* **What to work on**
A faithful copy of the data below is required, leaving out every picture.

* **Dataset excerpt**
=-=-=
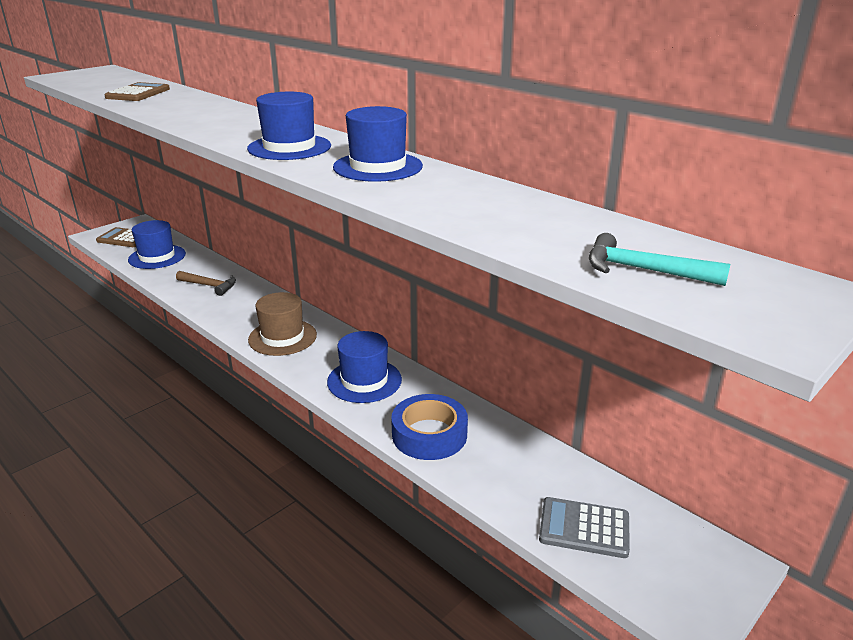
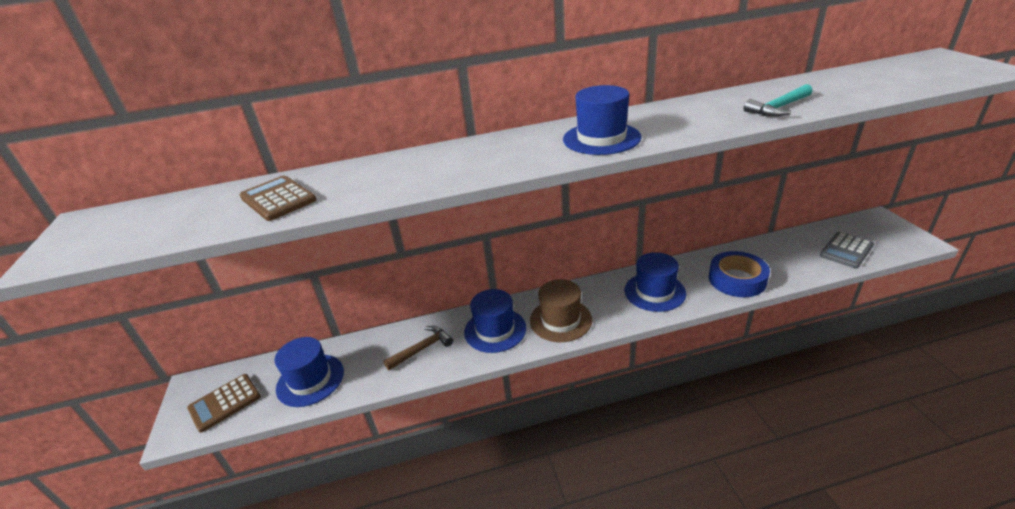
camera: 55 degrees left, 5 degrees up
(378, 167) = (684, 114): blue hat -> blue hat (495, 330)
(644, 270) = (915, 78): turquoise hammer -> turquoise hammer (778, 108)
=-=-=
* **Response box**
camera: 55 degrees left, 5 degrees up
(378, 167) = (684, 114): blue hat -> blue hat (495, 330)
(644, 270) = (915, 78): turquoise hammer -> turquoise hammer (778, 108)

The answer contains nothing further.